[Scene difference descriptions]
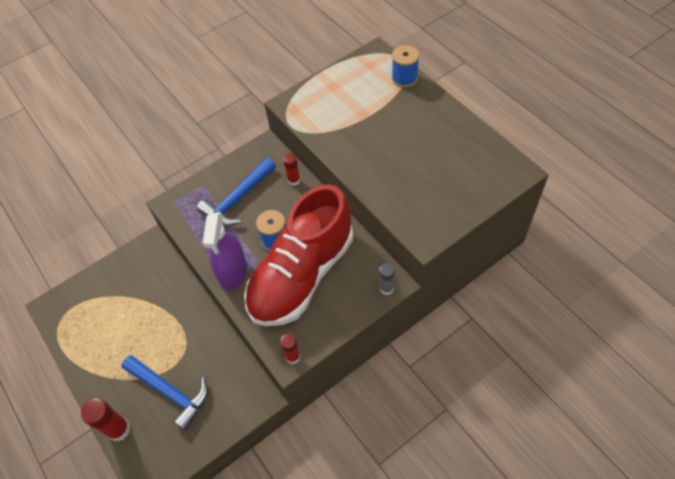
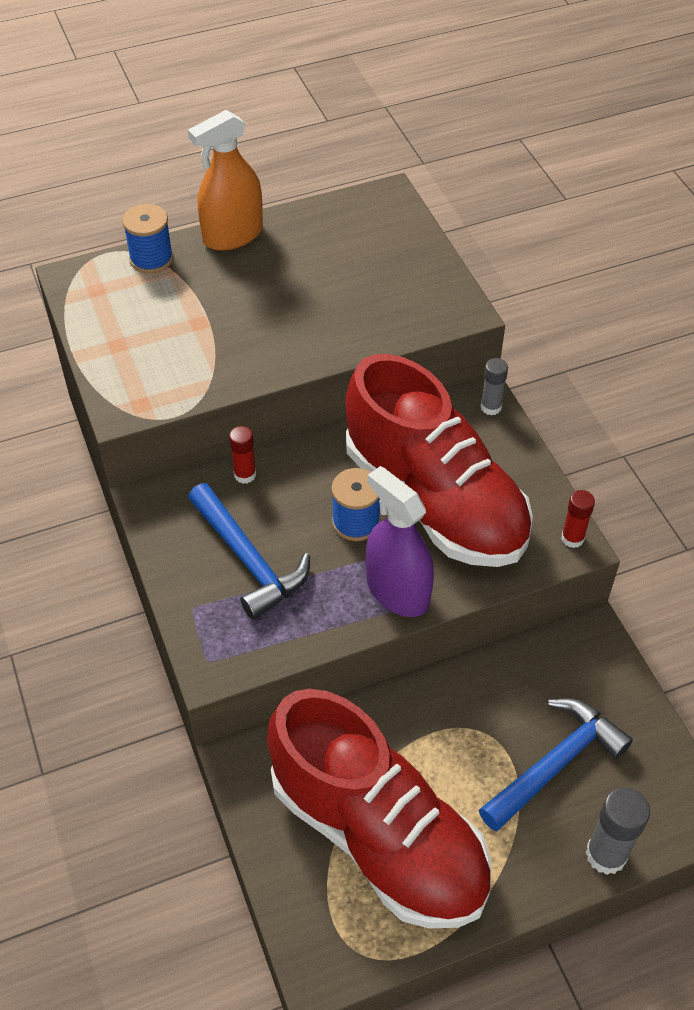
camera: 80 degrees left, 5 degrees down
red glue stick [81,398,131,441] -> grey glue stick [586,787,650,875]
purple spray bottle [203,213,247,291] -> purple spray bottle turned 150 degrees counterclockwise [366,466,434,617]
none -> orange spray bottle [188,110,263,251]
none -> red shoe [267,689,491,928]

* **What the task requires**: For each record above, write it out exactly and omit any picture.

* **Solution to this exercise**:
camera: 80 degrees left, 5 degrees down
red glue stick [81,398,131,441] -> grey glue stick [586,787,650,875]
purple spray bottle [203,213,247,291] -> purple spray bottle turned 150 degrees counterclockwise [366,466,434,617]
none -> orange spray bottle [188,110,263,251]
none -> red shoe [267,689,491,928]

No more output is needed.